WORK INSTRUCTIONS: Only the pictures should be left out; write out all other data exactly.

::: RECORDS PROVIDED

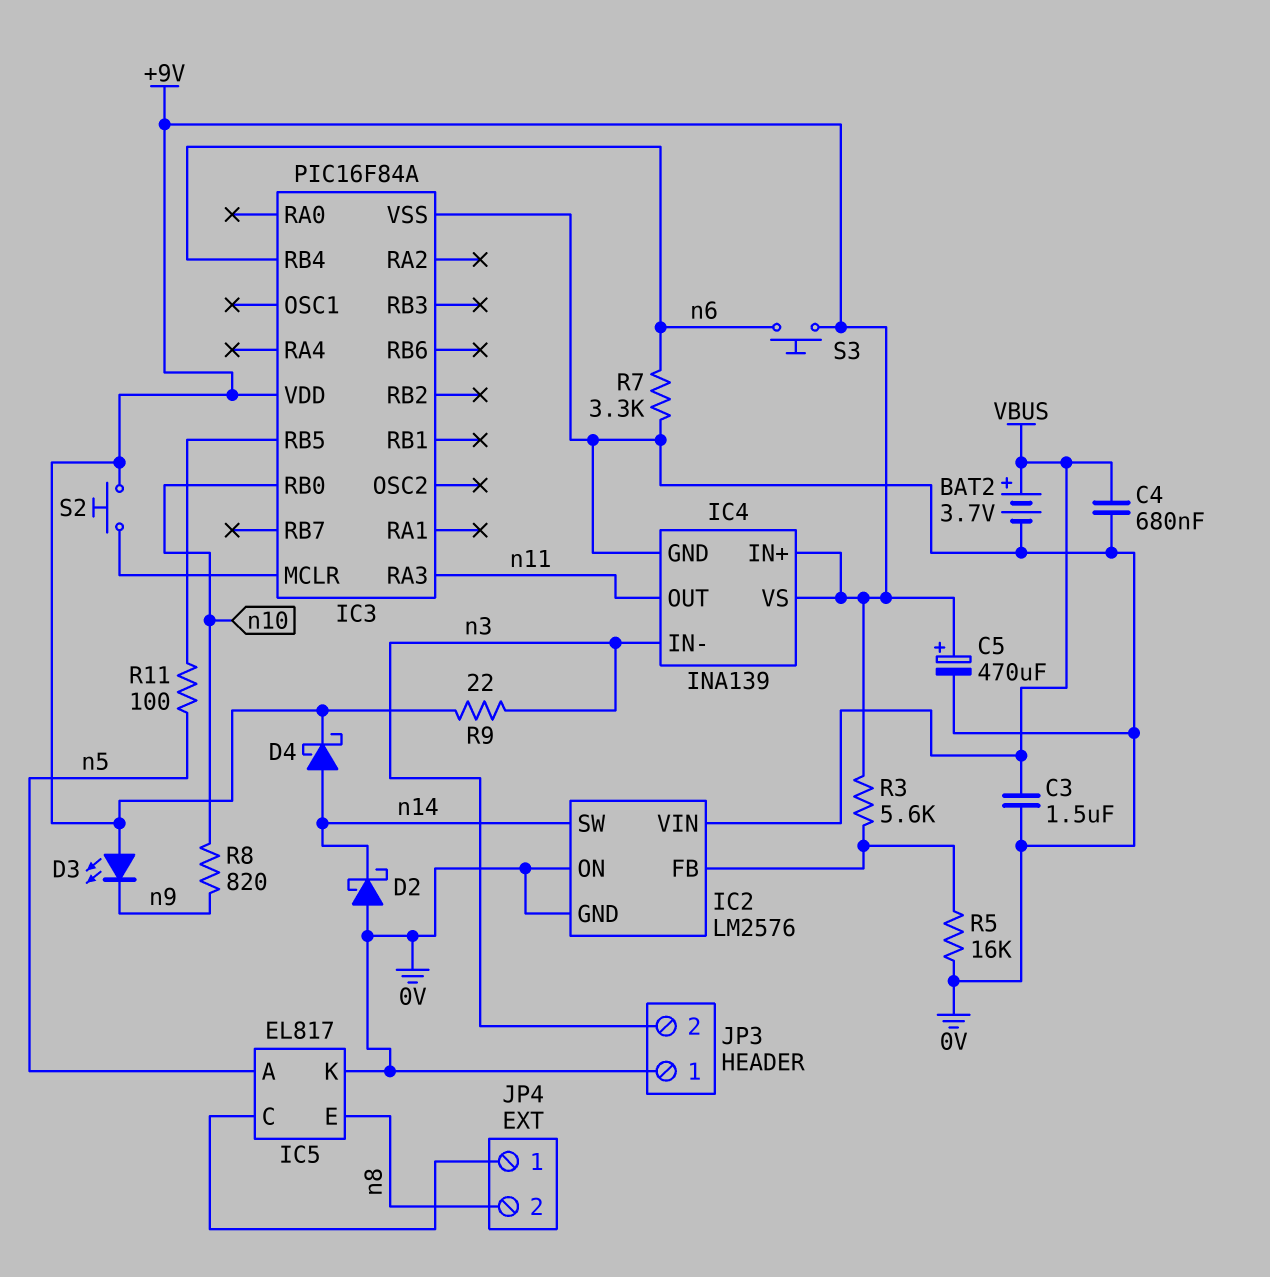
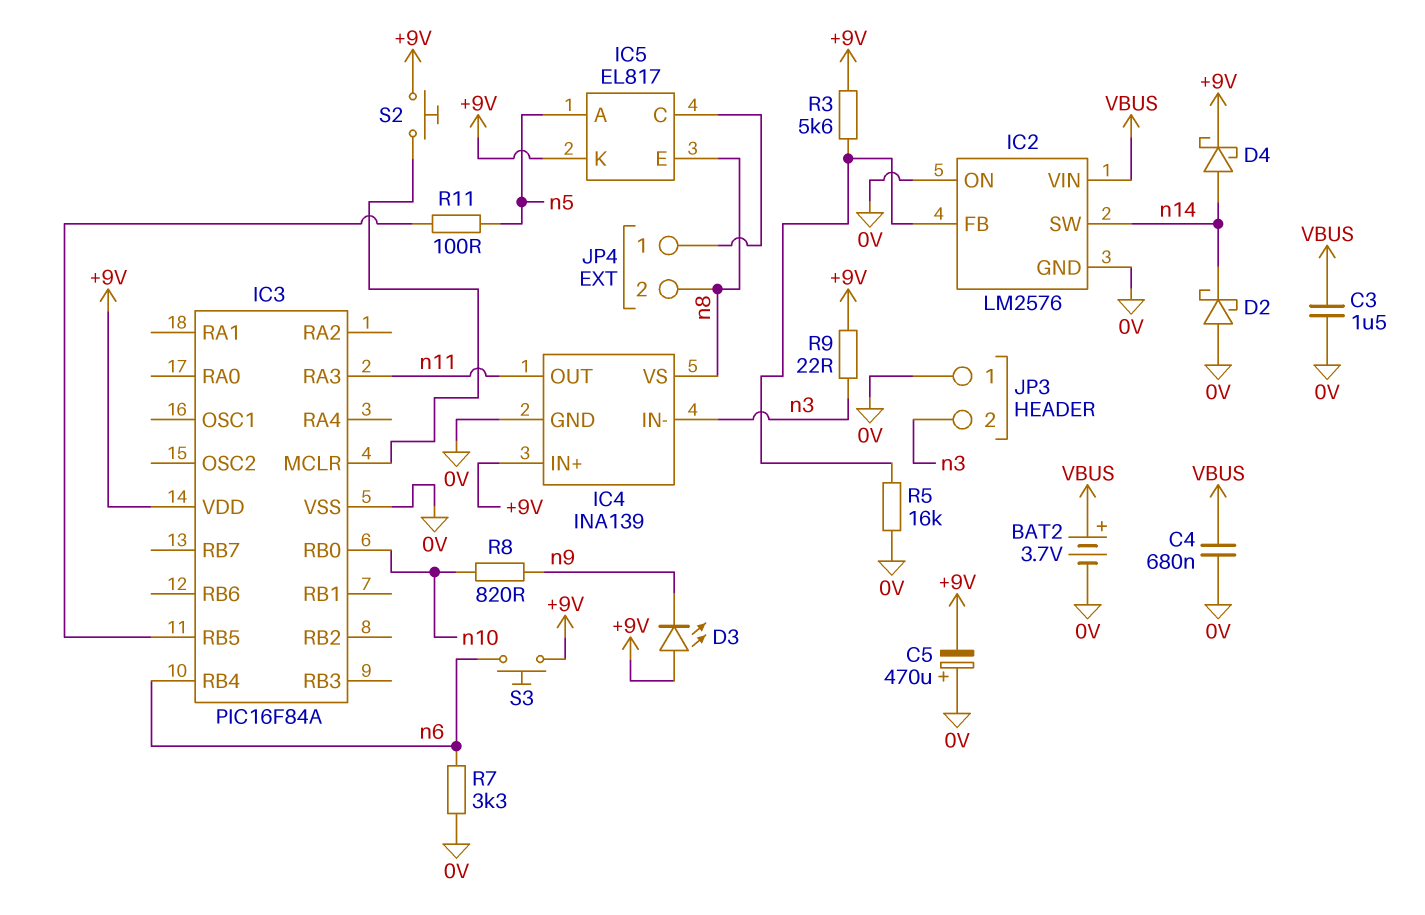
C5: 470uF (plus +9V, minus 0V) -> 470uF (plus 0V, minus +9V)
IC4 pin VS: +9V -> n8
IC5 pin K: 0V -> +9V

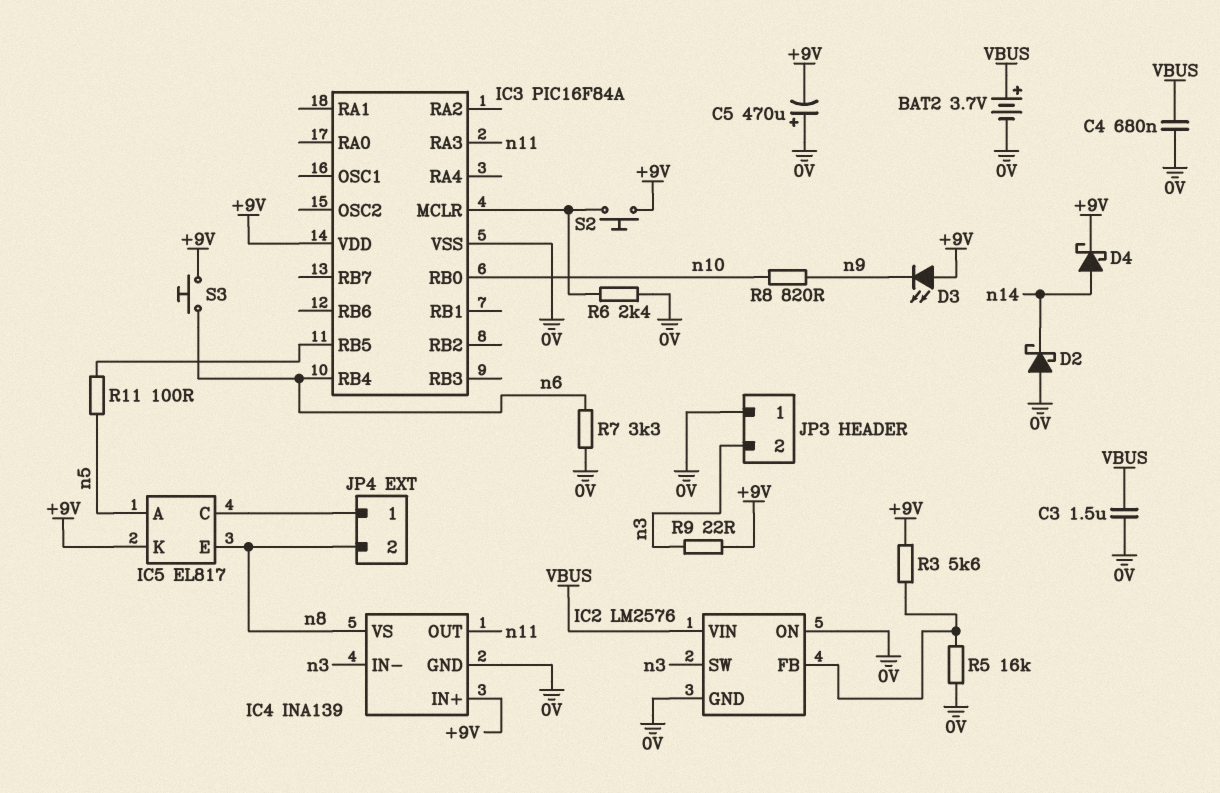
IC2 pin SW: n14 -> n3
R6: none -> 2.4k (0V, IC3/MCLR)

::::::

ANSWER TO THIS PROBLEM:
C5: 470uF (plus +9V, minus 0V) -> 470uF (plus 0V, minus +9V)
IC4 pin VS: +9V -> n8
IC5 pin K: 0V -> +9V

IC2 pin SW: n14 -> n3
R6: none -> 2.4k (0V, IC3/MCLR)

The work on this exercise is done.